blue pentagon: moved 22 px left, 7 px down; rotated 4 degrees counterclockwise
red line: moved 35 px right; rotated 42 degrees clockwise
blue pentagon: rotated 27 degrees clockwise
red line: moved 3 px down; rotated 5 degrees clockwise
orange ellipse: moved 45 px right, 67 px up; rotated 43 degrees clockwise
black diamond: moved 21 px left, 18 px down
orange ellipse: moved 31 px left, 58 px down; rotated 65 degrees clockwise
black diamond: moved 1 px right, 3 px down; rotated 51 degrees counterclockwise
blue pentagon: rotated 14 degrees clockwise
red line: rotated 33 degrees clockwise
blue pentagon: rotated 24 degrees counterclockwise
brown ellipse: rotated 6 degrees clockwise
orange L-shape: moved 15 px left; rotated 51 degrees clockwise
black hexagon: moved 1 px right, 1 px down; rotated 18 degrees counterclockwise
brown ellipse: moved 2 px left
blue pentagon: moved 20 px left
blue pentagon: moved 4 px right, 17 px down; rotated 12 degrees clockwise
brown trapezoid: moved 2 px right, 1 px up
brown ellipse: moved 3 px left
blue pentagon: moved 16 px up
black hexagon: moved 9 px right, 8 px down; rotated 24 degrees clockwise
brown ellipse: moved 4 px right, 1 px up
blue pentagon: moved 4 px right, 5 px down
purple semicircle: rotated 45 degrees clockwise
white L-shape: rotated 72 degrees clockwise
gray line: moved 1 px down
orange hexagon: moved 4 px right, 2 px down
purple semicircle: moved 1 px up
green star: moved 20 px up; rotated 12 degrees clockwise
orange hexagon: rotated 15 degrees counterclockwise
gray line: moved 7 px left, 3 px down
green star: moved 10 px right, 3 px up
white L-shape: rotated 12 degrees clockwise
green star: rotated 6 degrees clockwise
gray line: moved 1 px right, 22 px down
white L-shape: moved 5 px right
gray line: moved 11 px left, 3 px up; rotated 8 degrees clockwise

**********

Show each line of the material above that contains the string "diamond", treating uppercase and lowercase letters as distinct.

▶ _TASK OUTPUT_:
black diamond: moved 21 px left, 18 px down
black diamond: moved 1 px right, 3 px down; rotated 51 degrees counterclockwise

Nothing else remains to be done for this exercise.